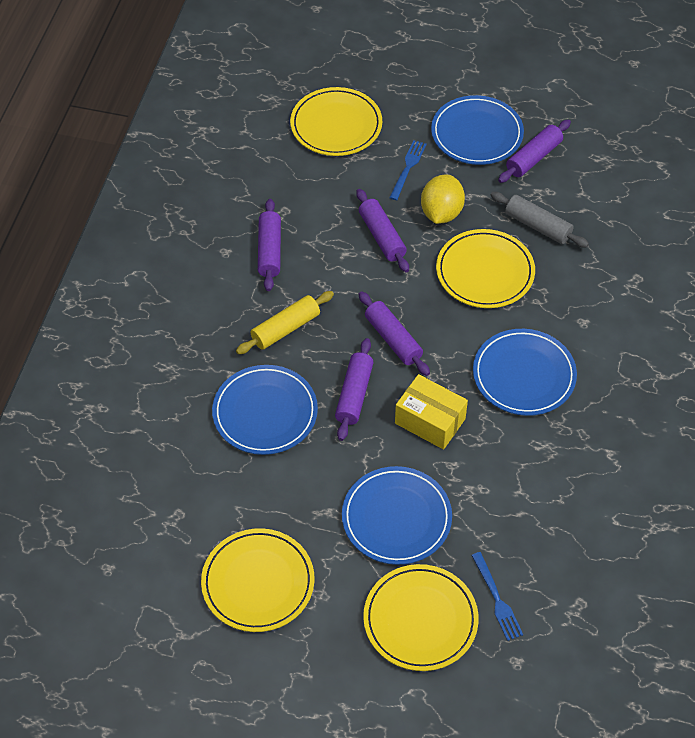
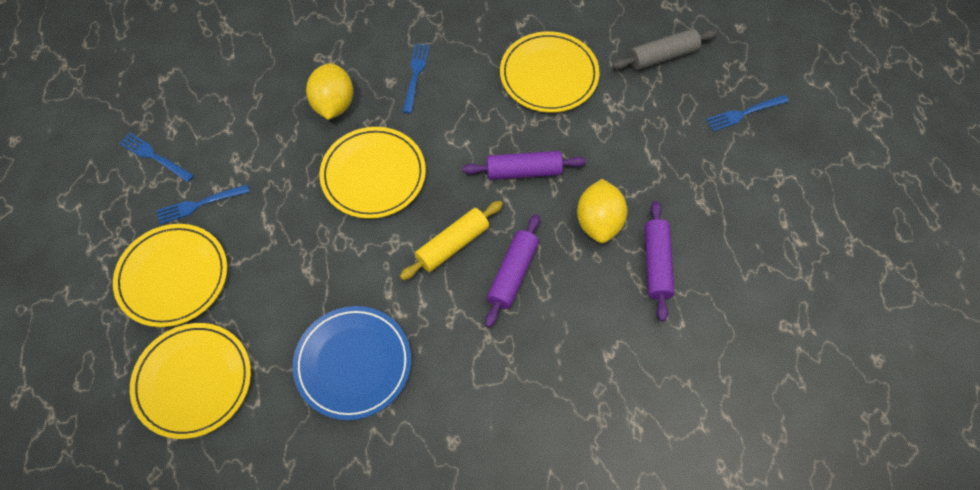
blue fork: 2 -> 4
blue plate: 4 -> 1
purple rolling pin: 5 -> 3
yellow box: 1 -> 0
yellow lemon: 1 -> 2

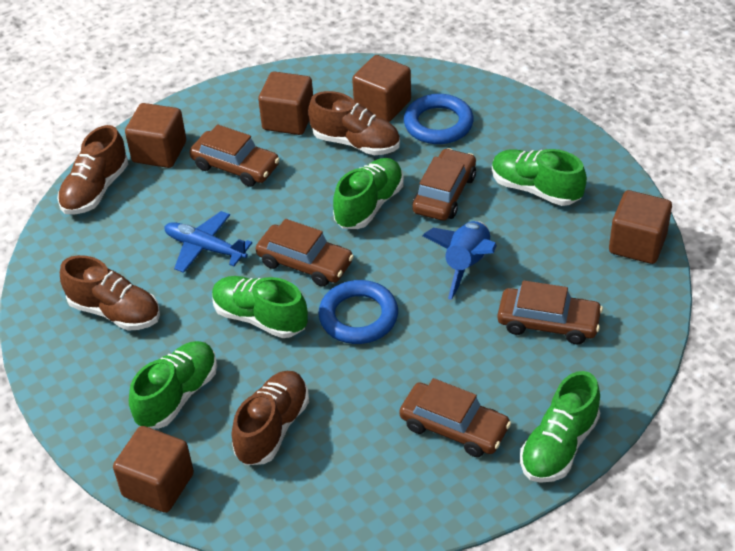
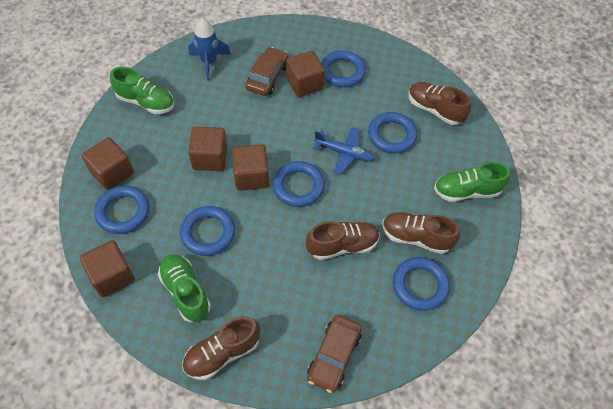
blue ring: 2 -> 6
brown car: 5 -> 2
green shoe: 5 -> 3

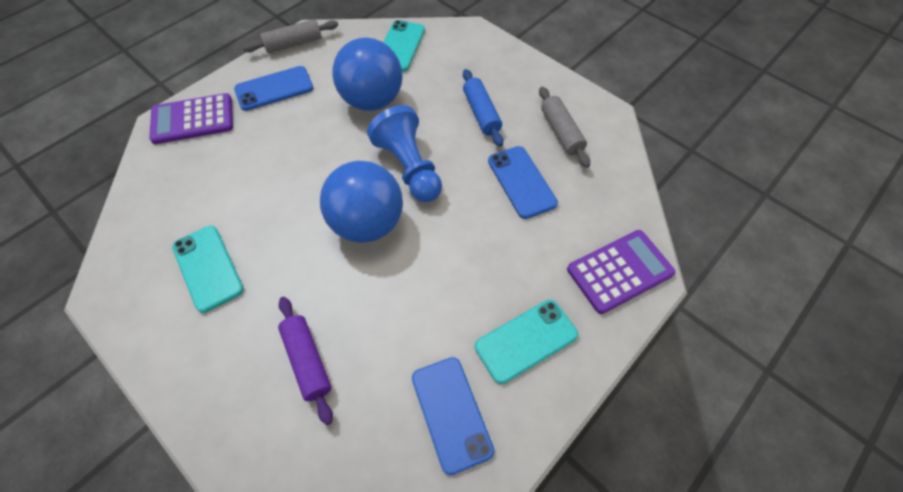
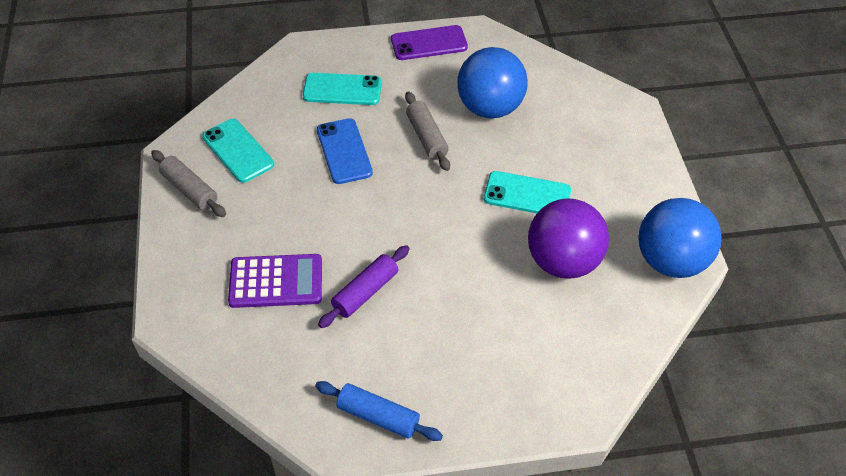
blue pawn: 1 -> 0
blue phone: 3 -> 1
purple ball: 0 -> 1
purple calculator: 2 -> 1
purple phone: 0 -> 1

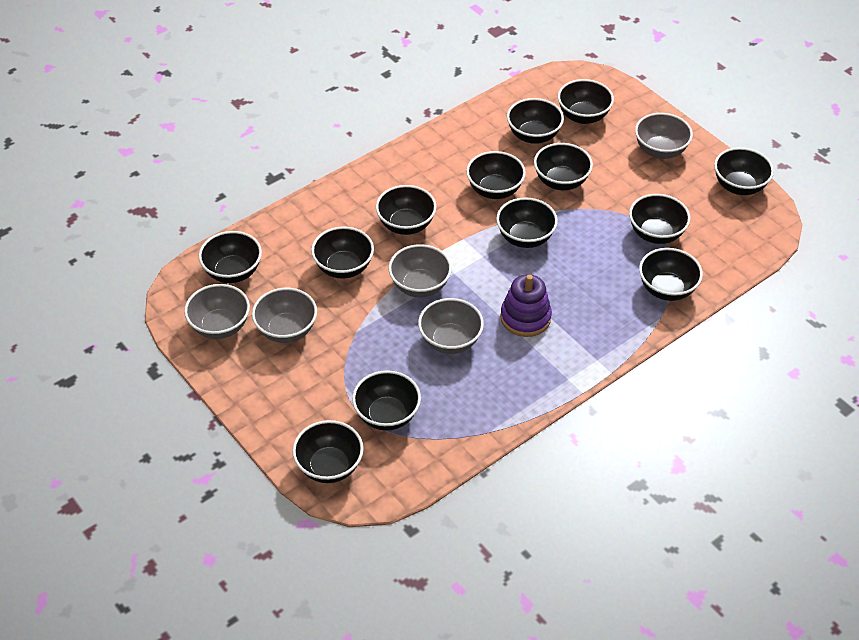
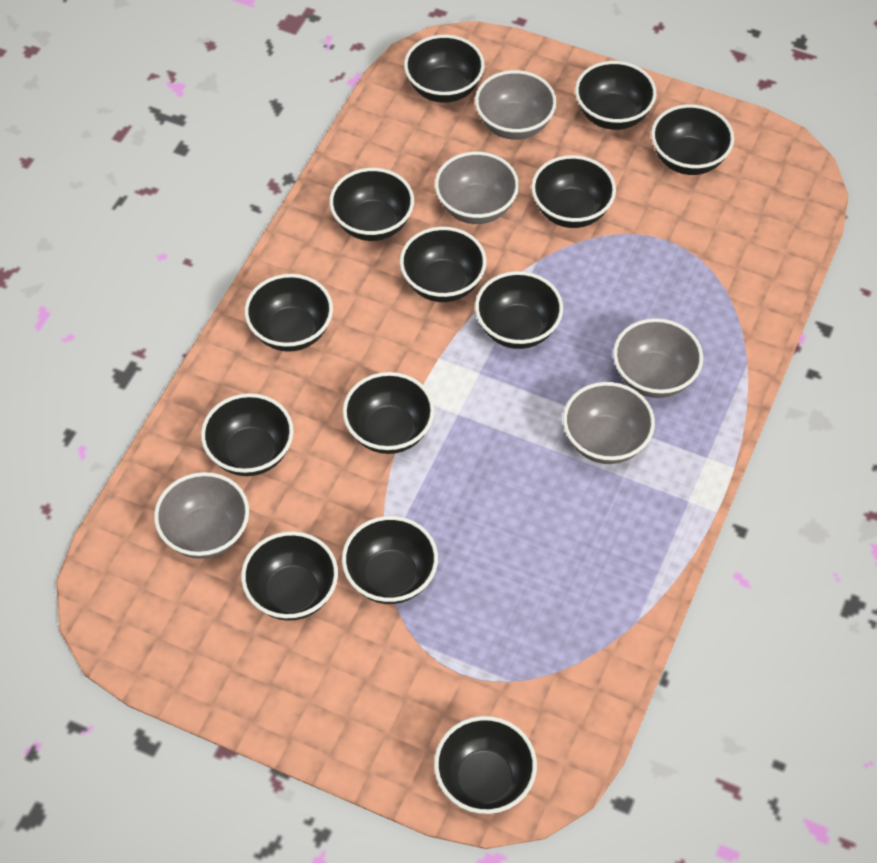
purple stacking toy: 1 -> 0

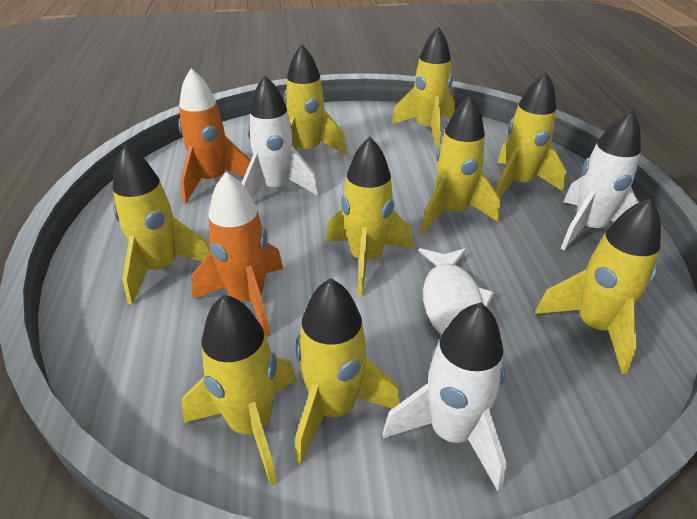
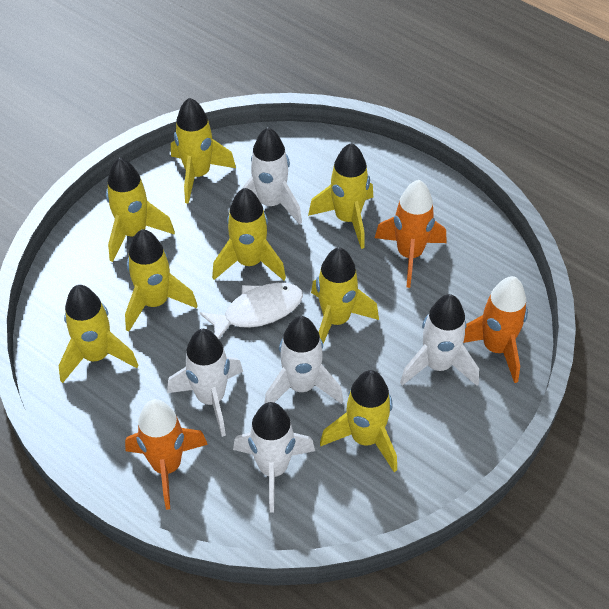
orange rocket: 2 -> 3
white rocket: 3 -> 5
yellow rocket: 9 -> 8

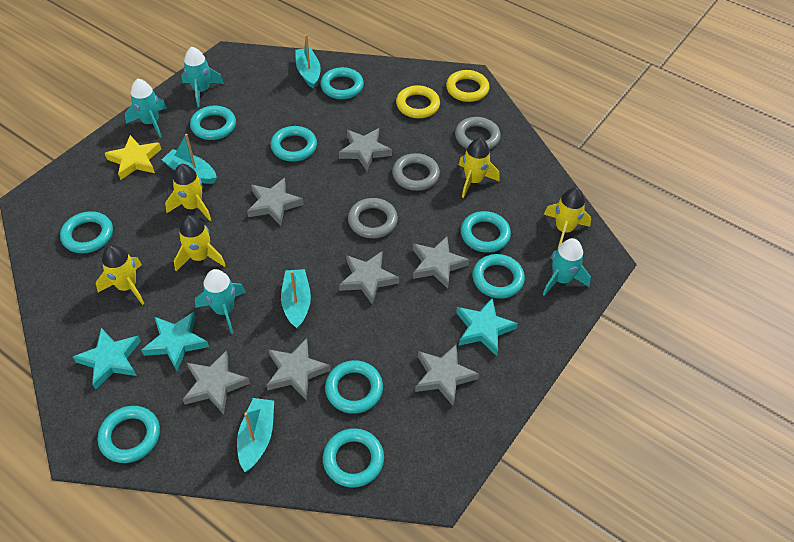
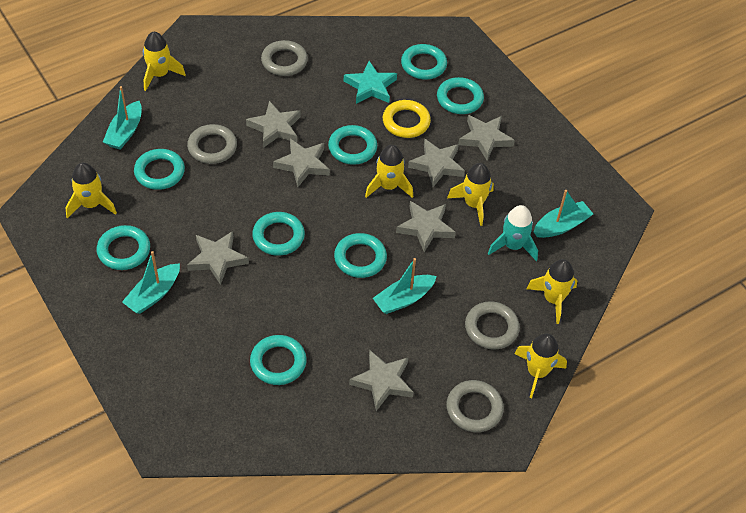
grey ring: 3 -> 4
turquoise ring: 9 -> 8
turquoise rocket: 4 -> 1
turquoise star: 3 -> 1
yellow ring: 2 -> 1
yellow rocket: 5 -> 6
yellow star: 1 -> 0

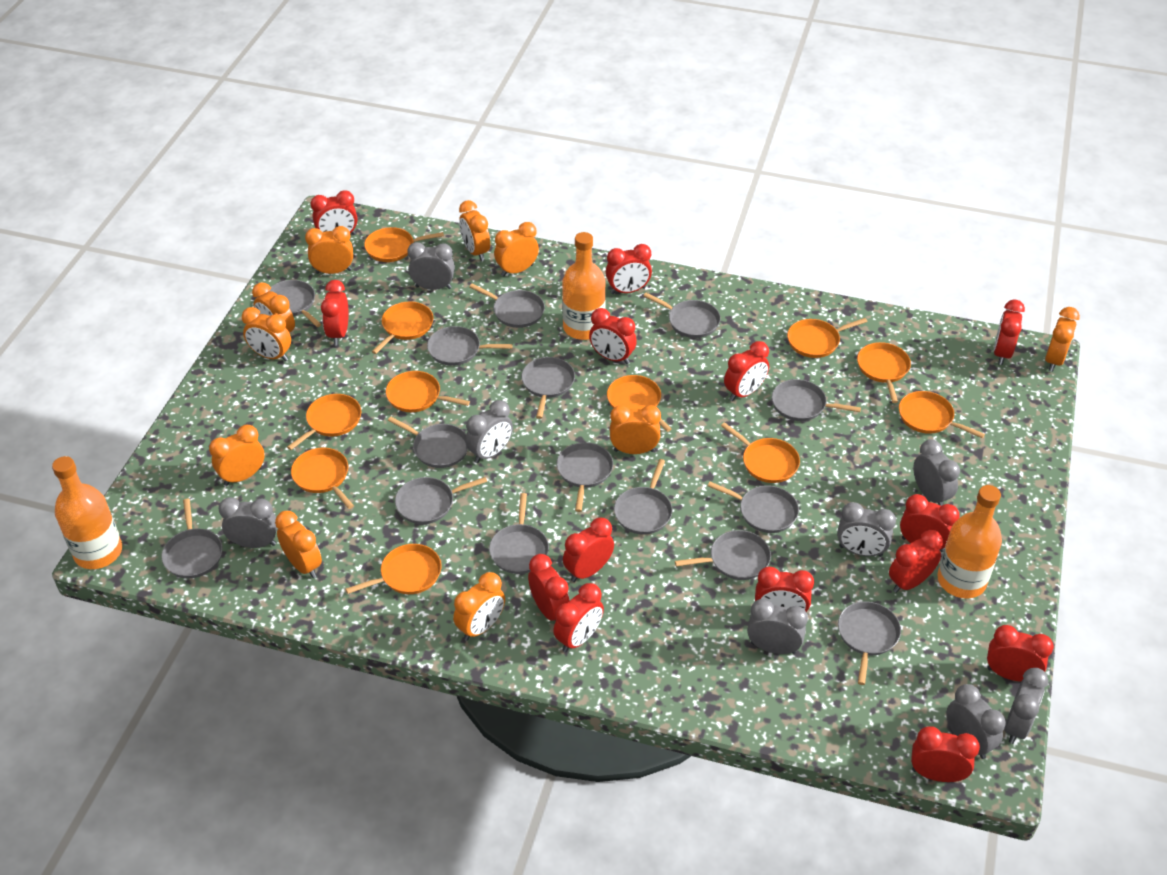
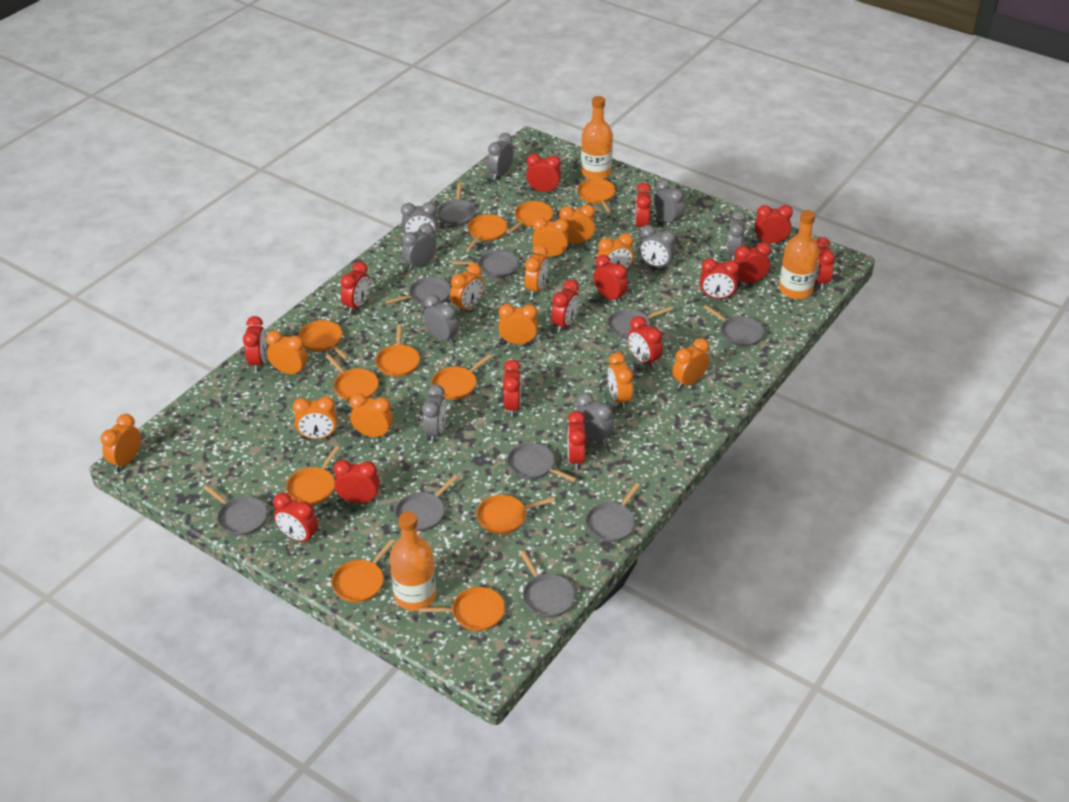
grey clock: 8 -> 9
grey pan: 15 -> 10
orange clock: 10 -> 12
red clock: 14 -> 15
__________________________________________________
Repeat the data exactly in full, omitting its pictures.

- **Final answer**:
blue fork: 2 -> 4
blue plate: 4 -> 1
purple rolling pin: 5 -> 3
yellow box: 1 -> 0
yellow lemon: 1 -> 2

blue ring: 2 -> 6
brown car: 5 -> 2
green shoe: 5 -> 3

blue pawn: 1 -> 0
blue phone: 3 -> 1
purple ball: 0 -> 1
purple calculator: 2 -> 1
purple phone: 0 -> 1

purple stacking toy: 1 -> 0

orange rocket: 2 -> 3
white rocket: 3 -> 5
yellow rocket: 9 -> 8

grey ring: 3 -> 4
turquoise ring: 9 -> 8
turquoise rocket: 4 -> 1
turquoise star: 3 -> 1
yellow ring: 2 -> 1
yellow rocket: 5 -> 6
yellow star: 1 -> 0

grey clock: 8 -> 9
grey pan: 15 -> 10
orange clock: 10 -> 12
red clock: 14 -> 15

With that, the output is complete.